_TASK OBJECTIVE_
Write out the whole listing exactly; no images belong in it.

_GIVEN MATERIAL_

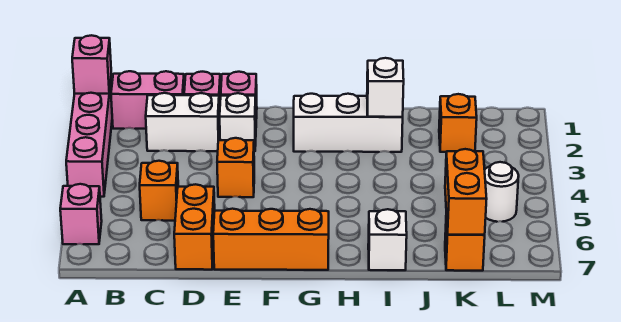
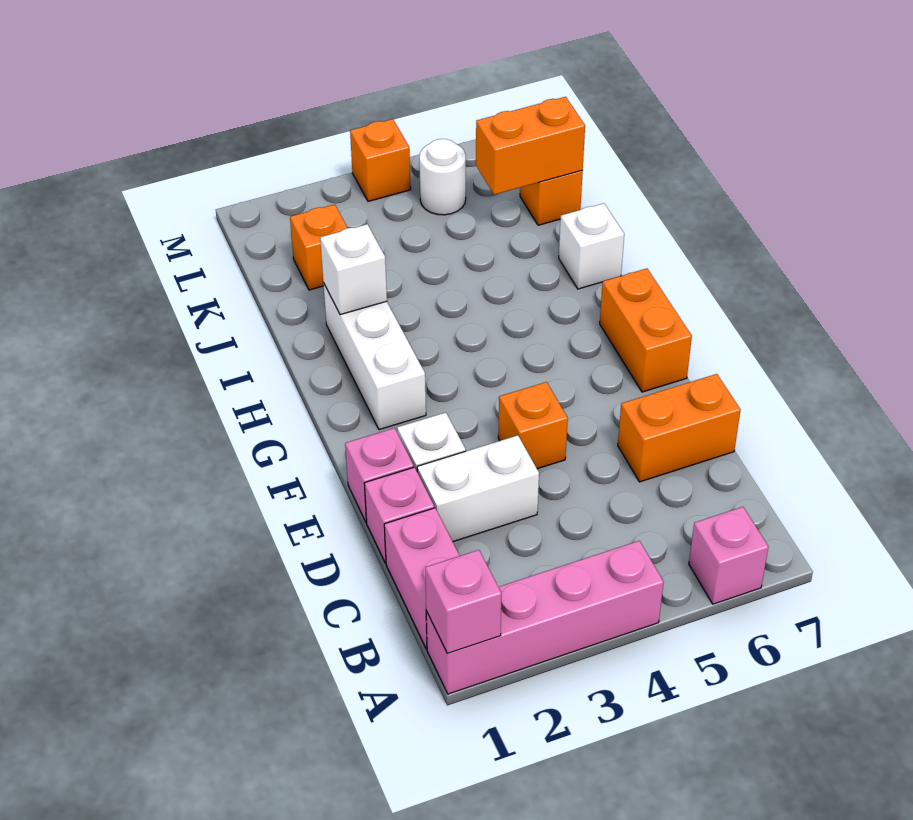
white brick C2:D2 level 1 -> white brick D2:D3 level 1
orange brick C5 level 1 -> orange brick M4 level 1
orange brick E7:G7 level 1 -> orange brick F7:G7 level 1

_SOLUTION_
white brick C2:D2 level 1 -> white brick D2:D3 level 1
orange brick C5 level 1 -> orange brick M4 level 1
orange brick E7:G7 level 1 -> orange brick F7:G7 level 1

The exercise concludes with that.